**Raw data:**
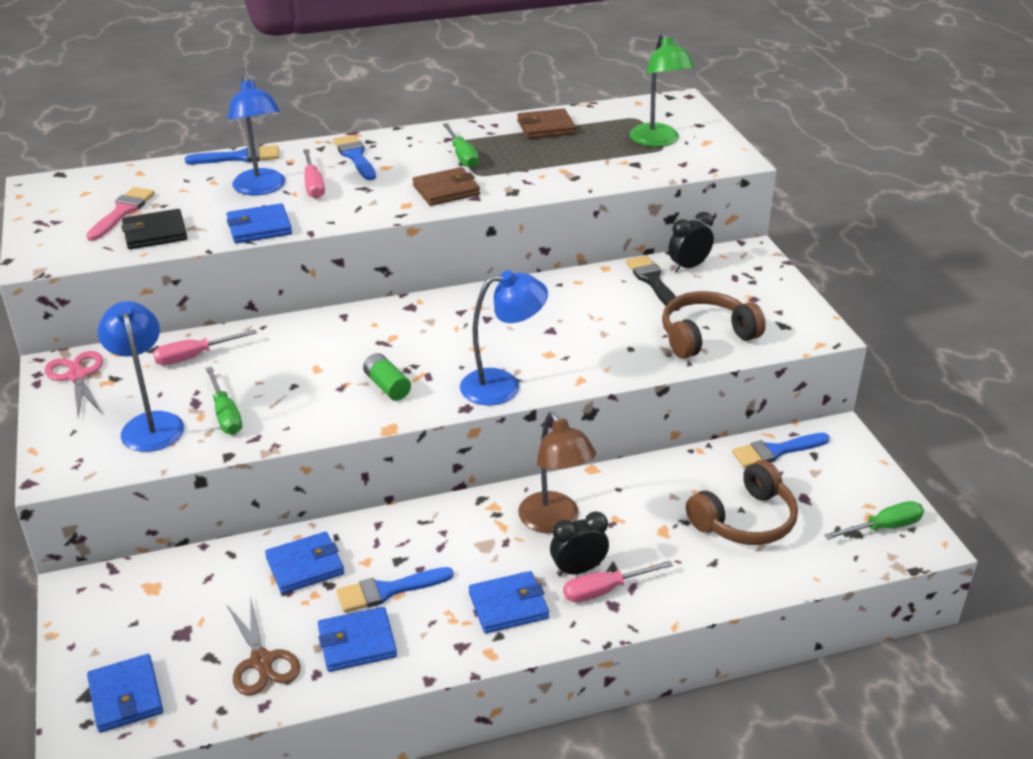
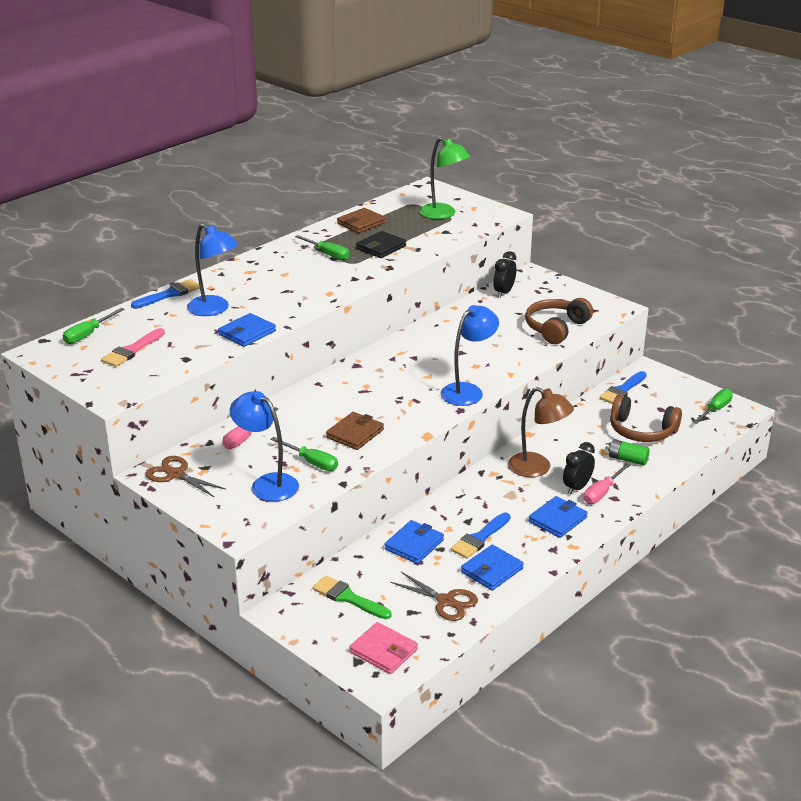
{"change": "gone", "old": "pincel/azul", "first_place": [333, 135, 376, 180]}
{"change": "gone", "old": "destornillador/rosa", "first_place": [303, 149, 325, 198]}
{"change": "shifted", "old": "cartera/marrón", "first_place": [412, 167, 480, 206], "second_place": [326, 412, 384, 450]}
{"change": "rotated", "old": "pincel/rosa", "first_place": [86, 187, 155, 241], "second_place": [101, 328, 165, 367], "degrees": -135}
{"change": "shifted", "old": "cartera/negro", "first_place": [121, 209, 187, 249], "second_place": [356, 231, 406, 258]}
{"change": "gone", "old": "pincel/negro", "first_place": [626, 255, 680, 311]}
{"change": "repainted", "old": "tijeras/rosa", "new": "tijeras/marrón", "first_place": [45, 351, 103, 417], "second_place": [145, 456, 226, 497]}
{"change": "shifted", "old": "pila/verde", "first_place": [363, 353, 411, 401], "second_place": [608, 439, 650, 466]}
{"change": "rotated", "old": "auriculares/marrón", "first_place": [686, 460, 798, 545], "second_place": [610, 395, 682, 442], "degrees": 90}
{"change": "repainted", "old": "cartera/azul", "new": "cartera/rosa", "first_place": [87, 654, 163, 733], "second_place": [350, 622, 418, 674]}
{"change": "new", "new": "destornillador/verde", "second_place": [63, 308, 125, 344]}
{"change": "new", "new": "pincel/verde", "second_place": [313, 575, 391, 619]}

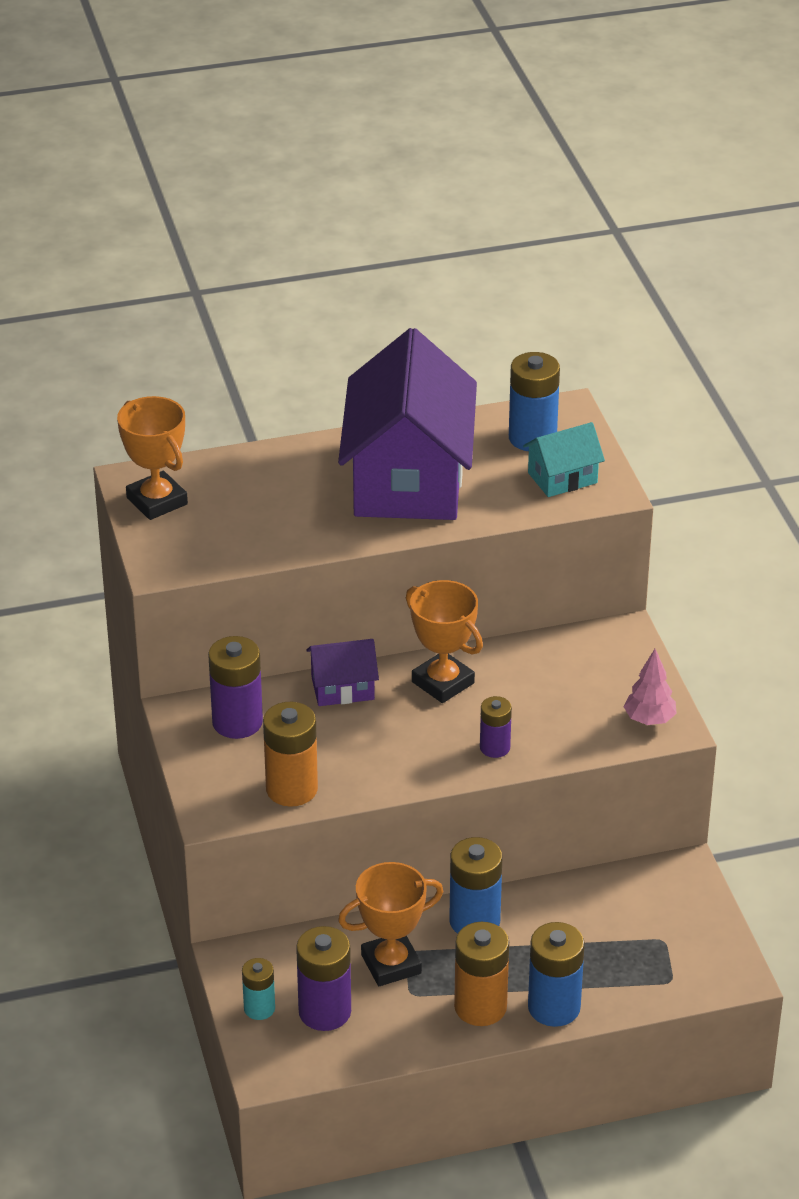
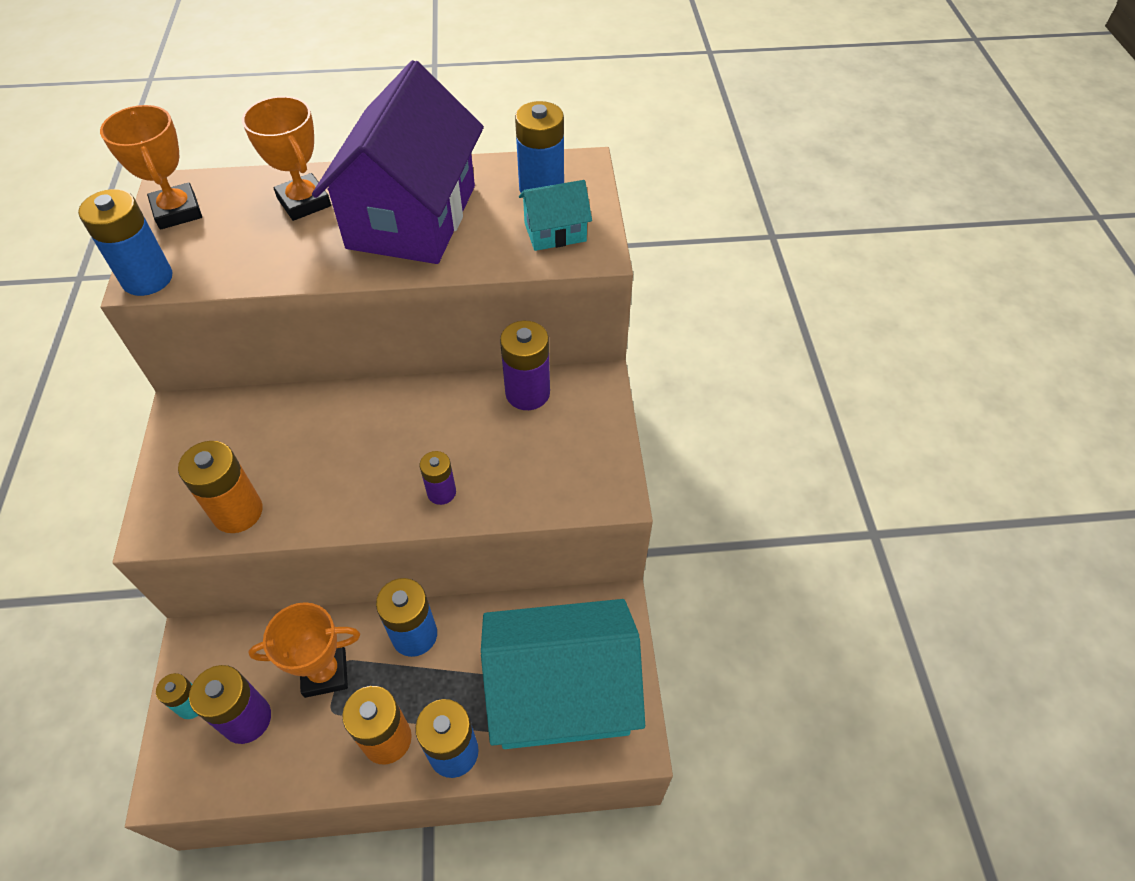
{"change": "shifted", "old": "trofeo/naranja", "first_place": [406, 580, 483, 703], "second_place": [242, 96, 331, 221]}
{"change": "shifted", "old": "pila/morado", "first_place": [208, 636, 263, 739], "second_place": [500, 321, 550, 410]}
{"change": "gone", "old": "casa/morado", "first_place": [306, 639, 379, 706]}
{"change": "gone", "old": "árbol/rosa", "first_place": [624, 649, 677, 725]}
{"change": "new", "new": "pila/azul", "second_place": [78, 189, 172, 296]}
{"change": "new", "new": "casa/turquesa", "second_place": [481, 599, 645, 749]}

**Task goal:**
Copy each line above that contains the word "cartera".

**Reply to the task:**
{"change": "shifted", "old": "cartera/marrón", "first_place": [412, 167, 480, 206], "second_place": [326, 412, 384, 450]}
{"change": "shifted", "old": "cartera/negro", "first_place": [121, 209, 187, 249], "second_place": [356, 231, 406, 258]}
{"change": "repainted", "old": "cartera/azul", "new": "cartera/rosa", "first_place": [87, 654, 163, 733], "second_place": [350, 622, 418, 674]}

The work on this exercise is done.